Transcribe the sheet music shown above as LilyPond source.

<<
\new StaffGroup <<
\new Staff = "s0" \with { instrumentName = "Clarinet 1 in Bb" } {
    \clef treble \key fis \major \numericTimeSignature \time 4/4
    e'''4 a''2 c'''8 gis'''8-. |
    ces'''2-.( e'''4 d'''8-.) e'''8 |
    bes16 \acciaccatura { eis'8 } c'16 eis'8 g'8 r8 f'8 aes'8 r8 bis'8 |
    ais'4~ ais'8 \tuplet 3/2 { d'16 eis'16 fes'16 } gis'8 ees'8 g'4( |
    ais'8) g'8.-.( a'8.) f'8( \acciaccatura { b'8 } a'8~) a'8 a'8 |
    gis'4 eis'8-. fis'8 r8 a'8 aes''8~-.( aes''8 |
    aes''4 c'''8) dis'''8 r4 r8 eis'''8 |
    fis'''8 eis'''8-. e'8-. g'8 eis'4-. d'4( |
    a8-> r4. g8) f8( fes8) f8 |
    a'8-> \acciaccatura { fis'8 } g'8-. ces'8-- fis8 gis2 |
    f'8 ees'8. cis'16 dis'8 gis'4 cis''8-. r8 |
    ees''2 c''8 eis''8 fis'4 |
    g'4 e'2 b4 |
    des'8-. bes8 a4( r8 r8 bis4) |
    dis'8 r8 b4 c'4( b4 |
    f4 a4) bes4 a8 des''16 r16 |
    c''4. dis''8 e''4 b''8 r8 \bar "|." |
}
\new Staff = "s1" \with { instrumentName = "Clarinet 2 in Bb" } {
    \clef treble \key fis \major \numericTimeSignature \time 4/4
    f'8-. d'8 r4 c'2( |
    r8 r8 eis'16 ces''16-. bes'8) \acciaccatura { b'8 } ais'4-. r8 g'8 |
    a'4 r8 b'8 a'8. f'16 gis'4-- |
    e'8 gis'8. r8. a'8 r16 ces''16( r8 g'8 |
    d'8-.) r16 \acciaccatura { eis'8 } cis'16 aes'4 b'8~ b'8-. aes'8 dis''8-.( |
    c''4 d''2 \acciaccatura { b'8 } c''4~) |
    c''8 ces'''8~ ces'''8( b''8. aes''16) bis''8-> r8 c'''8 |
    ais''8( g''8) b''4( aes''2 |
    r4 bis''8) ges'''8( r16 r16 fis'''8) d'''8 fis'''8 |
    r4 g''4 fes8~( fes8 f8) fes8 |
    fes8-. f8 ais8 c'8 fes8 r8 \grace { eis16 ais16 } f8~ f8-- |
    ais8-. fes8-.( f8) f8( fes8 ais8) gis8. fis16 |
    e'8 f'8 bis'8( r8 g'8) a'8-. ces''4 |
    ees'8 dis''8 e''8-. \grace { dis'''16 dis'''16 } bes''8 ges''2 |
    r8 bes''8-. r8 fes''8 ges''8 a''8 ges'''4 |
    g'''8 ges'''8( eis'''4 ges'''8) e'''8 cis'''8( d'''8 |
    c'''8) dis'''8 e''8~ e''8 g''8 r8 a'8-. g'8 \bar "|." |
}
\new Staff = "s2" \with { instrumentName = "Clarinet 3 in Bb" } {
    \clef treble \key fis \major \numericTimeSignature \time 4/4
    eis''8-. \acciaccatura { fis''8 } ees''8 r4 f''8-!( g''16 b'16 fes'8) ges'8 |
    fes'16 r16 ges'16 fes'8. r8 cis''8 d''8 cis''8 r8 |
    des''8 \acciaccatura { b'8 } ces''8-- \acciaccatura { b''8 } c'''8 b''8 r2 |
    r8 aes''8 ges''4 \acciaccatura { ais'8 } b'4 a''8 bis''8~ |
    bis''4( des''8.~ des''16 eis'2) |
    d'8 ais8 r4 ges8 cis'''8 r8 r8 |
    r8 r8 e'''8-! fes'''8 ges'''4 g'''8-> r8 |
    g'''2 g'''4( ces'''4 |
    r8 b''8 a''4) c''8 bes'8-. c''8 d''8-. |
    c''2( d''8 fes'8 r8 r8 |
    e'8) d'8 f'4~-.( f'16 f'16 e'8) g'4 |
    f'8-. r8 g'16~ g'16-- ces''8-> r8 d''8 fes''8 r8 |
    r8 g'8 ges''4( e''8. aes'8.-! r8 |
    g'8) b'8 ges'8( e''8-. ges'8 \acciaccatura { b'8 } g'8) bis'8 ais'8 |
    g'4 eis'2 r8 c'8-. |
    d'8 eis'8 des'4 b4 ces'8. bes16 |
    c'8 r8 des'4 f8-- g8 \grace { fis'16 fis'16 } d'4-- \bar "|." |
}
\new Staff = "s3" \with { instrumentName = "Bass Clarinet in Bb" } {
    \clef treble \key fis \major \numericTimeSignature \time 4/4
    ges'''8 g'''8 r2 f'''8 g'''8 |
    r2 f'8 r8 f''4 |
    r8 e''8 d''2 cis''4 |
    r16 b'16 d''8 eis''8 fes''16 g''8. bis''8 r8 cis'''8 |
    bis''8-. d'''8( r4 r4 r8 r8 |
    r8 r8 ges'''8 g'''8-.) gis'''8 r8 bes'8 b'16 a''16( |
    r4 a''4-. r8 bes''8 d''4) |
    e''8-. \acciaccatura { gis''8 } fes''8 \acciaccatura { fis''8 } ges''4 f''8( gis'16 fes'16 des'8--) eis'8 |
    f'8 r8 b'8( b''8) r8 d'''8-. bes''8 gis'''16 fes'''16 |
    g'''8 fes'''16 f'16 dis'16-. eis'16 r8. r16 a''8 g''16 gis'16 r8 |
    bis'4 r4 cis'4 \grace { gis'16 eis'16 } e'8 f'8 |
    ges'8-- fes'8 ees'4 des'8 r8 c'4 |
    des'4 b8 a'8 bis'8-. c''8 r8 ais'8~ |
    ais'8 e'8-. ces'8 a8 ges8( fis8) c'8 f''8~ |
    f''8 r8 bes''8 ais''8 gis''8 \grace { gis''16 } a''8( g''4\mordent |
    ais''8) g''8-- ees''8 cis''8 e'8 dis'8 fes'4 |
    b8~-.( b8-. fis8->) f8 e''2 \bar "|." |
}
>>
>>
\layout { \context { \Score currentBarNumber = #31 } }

_ _ _ _

**Short exercise:** Locate each line in the records that contains the string "acciaccatura", treating uppercase and lowercase as different, and copy those lines.

**Expected answer:**
    bes16 \acciaccatura { eis'8 } c'16 eis'8 g'8 r8 f'8 aes'8 r8 bis'8 |
    ais'8) g'8.-.( a'8.) f'8( \acciaccatura { b'8 } a'8~) a'8 a'8 |
    a'8-> \acciaccatura { fis'8 } g'8-. ces'8-- fis8 gis2 |
    r8 r8 eis'16 ces''16-. bes'8) \acciaccatura { b'8 } ais'4-. r8 g'8 |
    d'8-.) r16 \acciaccatura { eis'8 } cis'16 aes'4 b'8~ b'8-. aes'8 dis''8-.( |
    c''4 d''2 \acciaccatura { b'8 } c''4~) |
    eis''8-. \acciaccatura { fis''8 } ees''8 r4 f''8-!( g''16 b'16 fes'8) ges'8 |
    des''8 \acciaccatura { b'8 } ces''8-- \acciaccatura { b''8 } c'''8 b''8 r2 |
    r8 aes''8 ges''4 \acciaccatura { ais'8 } b'4 a''8 bis''8~ |
    g'8) b'8 ges'8( e''8-. ges'8 \acciaccatura { b'8 } g'8) bis'8 ais'8 |
    e''8-. \acciaccatura { gis''8 } fes''8 \acciaccatura { fis''8 } ges''4 f''8( gis'16 fes'16 des'8--) eis'8 |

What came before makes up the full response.